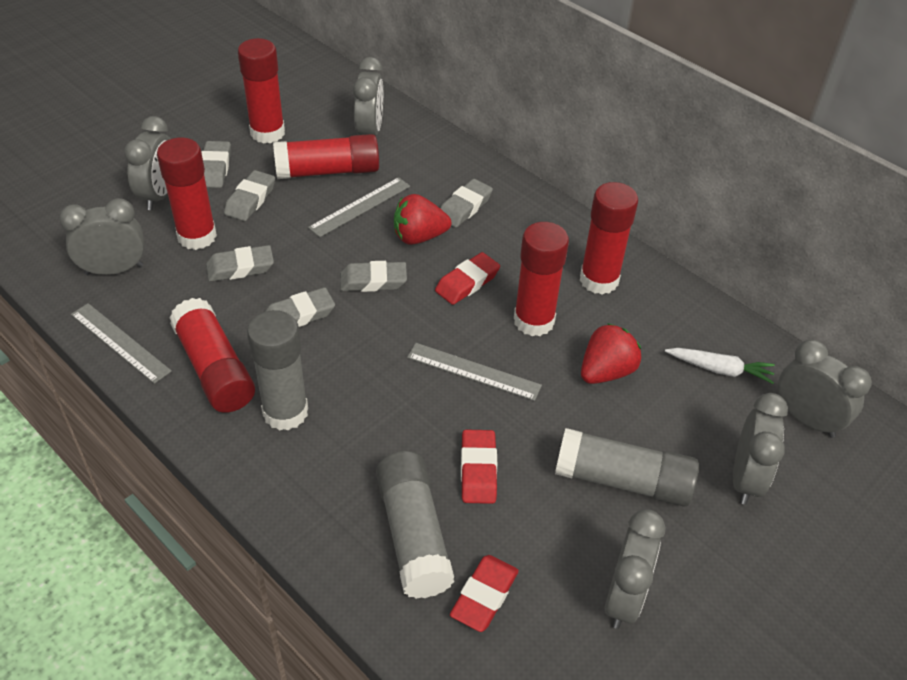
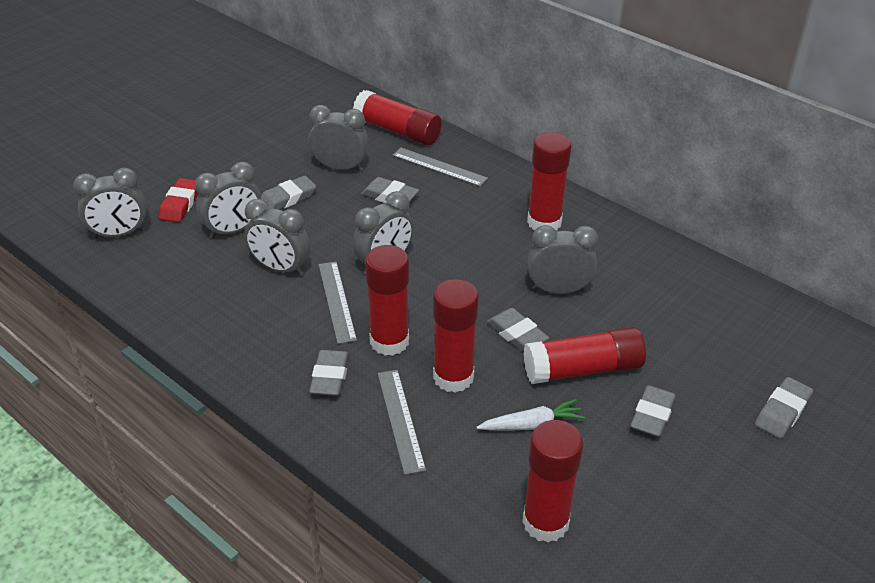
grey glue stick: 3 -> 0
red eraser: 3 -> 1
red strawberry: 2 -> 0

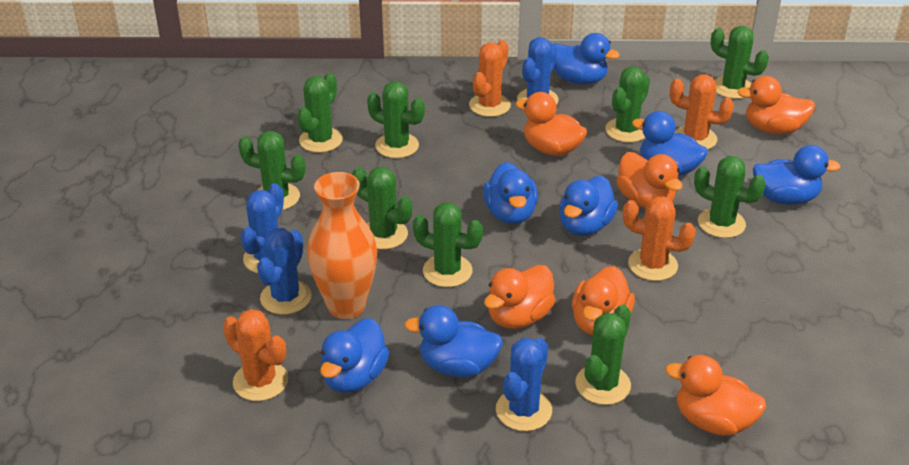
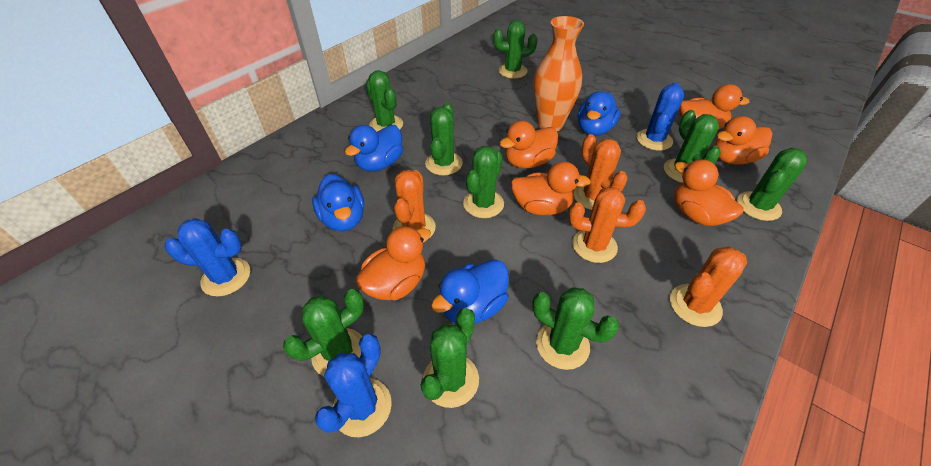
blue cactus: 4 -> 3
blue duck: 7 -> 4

+-------+

● What to do
Pictures aside, the material must be written out word for word.

● Response area
grey glue stick: 3 -> 0
red eraser: 3 -> 1
red strawberry: 2 -> 0

blue cactus: 4 -> 3
blue duck: 7 -> 4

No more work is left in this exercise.